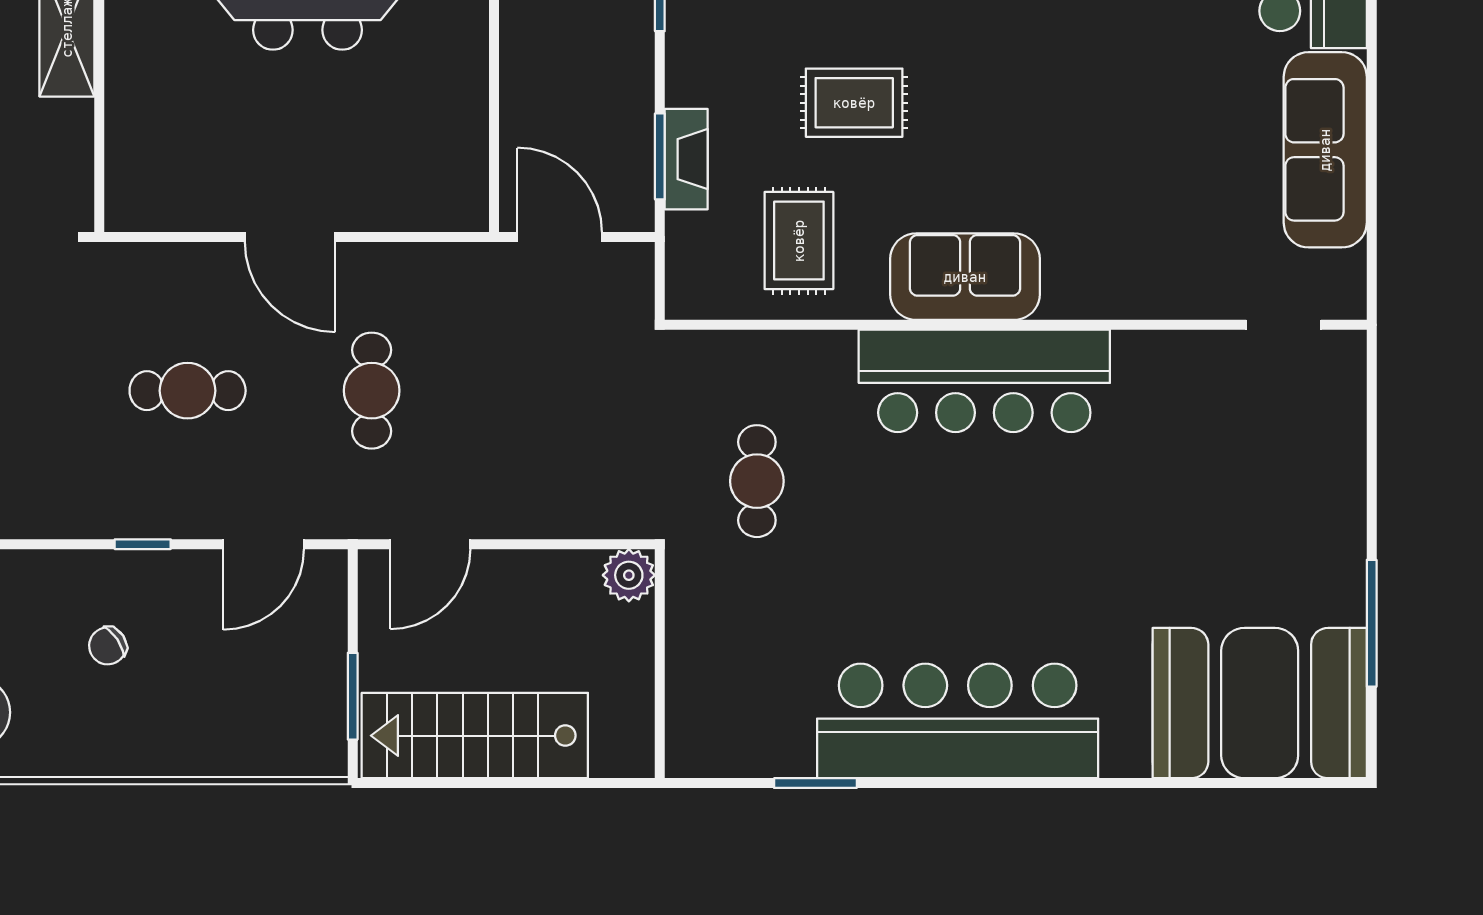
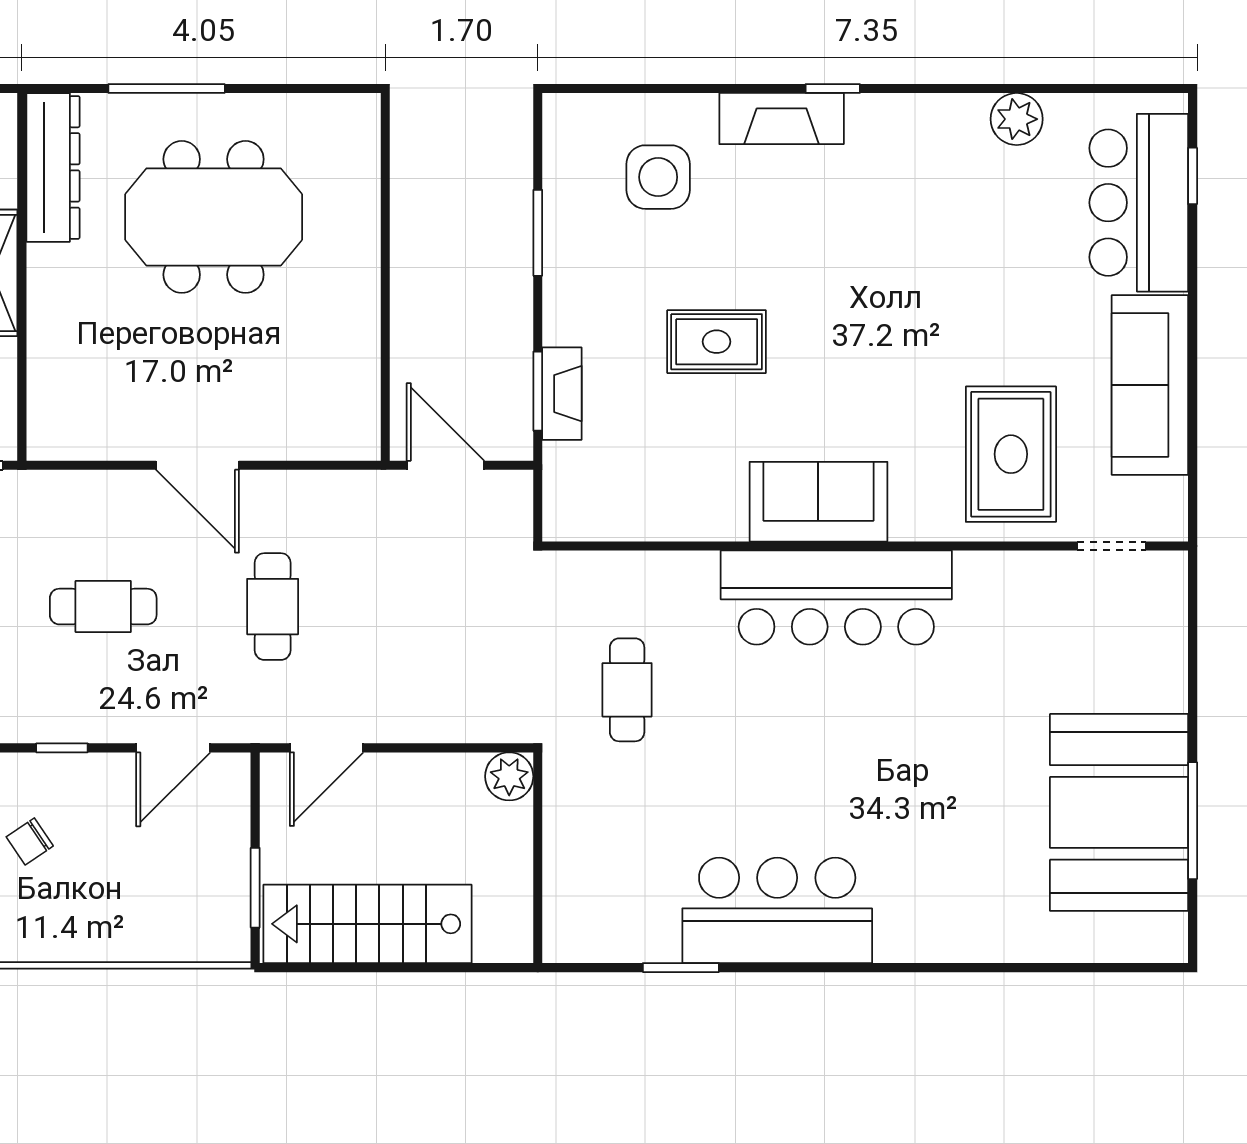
rug: (799, 241) -> (1011, 454), moved, width x1.36, depth x1.43
booth: (1260, 703) -> (1119, 812), moved, turned 90
bar counter: (958, 721) -> (777, 910), width x0.73

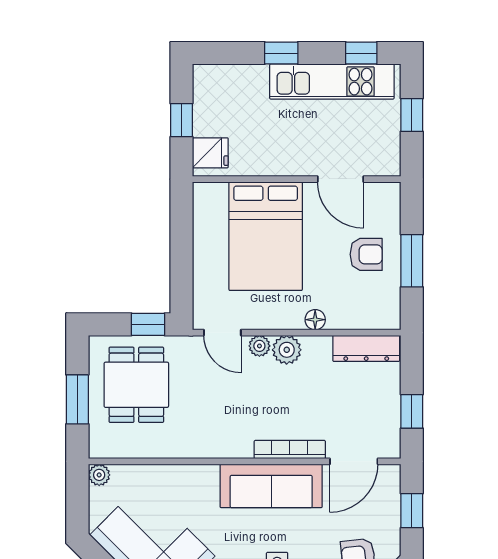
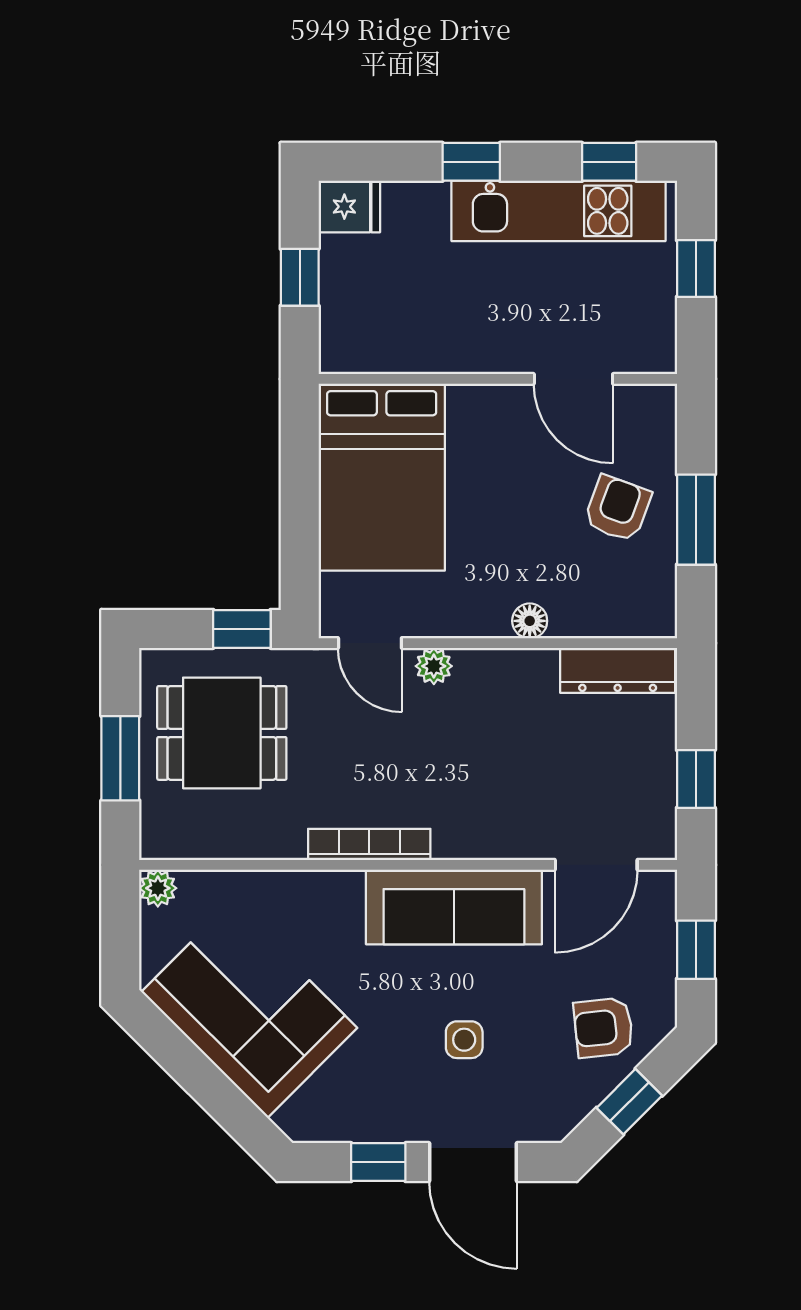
fridge: (210, 153) -> (349, 207), moved
bed: (266, 236) -> (382, 477), moved
armchair: (366, 254) -> (618, 508), turned -70
plant: (287, 350) -> (481, 673), removed
dining table: (136, 385) -> (222, 733), turned 90
bookcase: (290, 450) -> (369, 844), moved

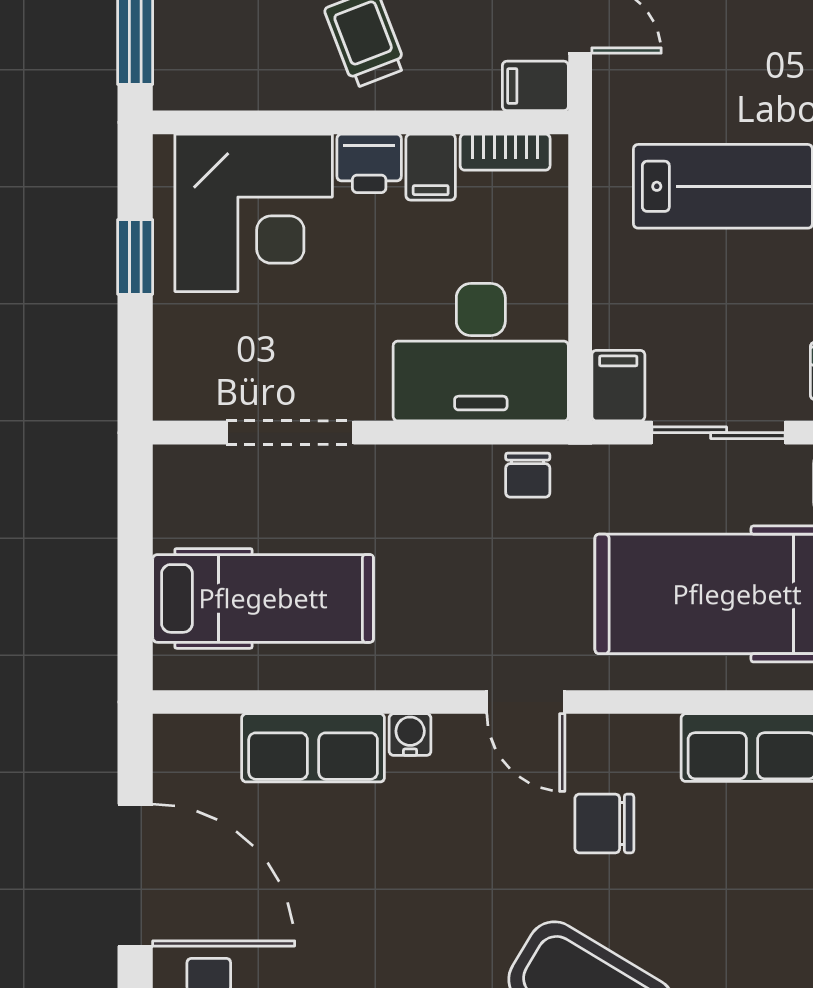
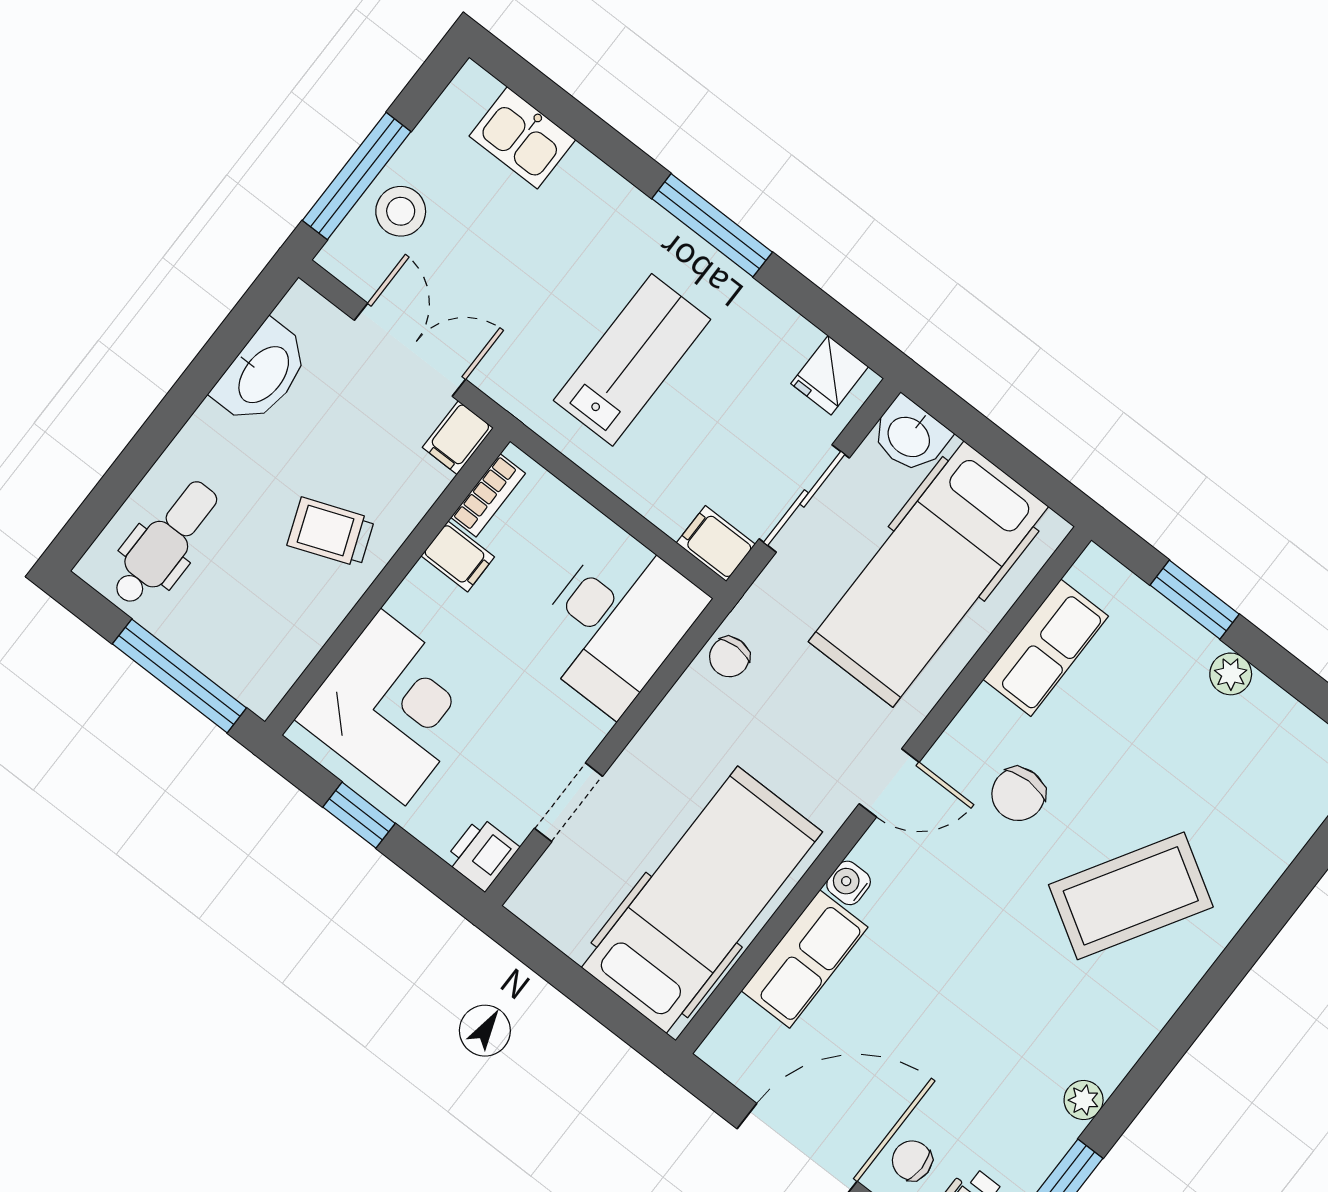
printer: (369, 163) -> (482, 854), moved, turned 180
doorway: (290, 433) -> (569, 802), width x0.73
chair: (528, 475) -> (729, 657), turned 90
hospital bed: (263, 598) -> (702, 900), width x1.37, depth x1.29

### Exercise objective
Please set the data above down exactly, with the pictures removed.

### Response
rug: (799, 241) -> (1011, 454), moved, width x1.36, depth x1.43
booth: (1260, 703) -> (1119, 812), moved, turned 90
bar counter: (958, 721) -> (777, 910), width x0.73

fridge: (210, 153) -> (349, 207), moved
bed: (266, 236) -> (382, 477), moved
armchair: (366, 254) -> (618, 508), turned -70
plant: (287, 350) -> (481, 673), removed
dining table: (136, 385) -> (222, 733), turned 90
bookcase: (290, 450) -> (369, 844), moved

printer: (369, 163) -> (482, 854), moved, turned 180
doorway: (290, 433) -> (569, 802), width x0.73
chair: (528, 475) -> (729, 657), turned 90
hospital bed: (263, 598) -> (702, 900), width x1.37, depth x1.29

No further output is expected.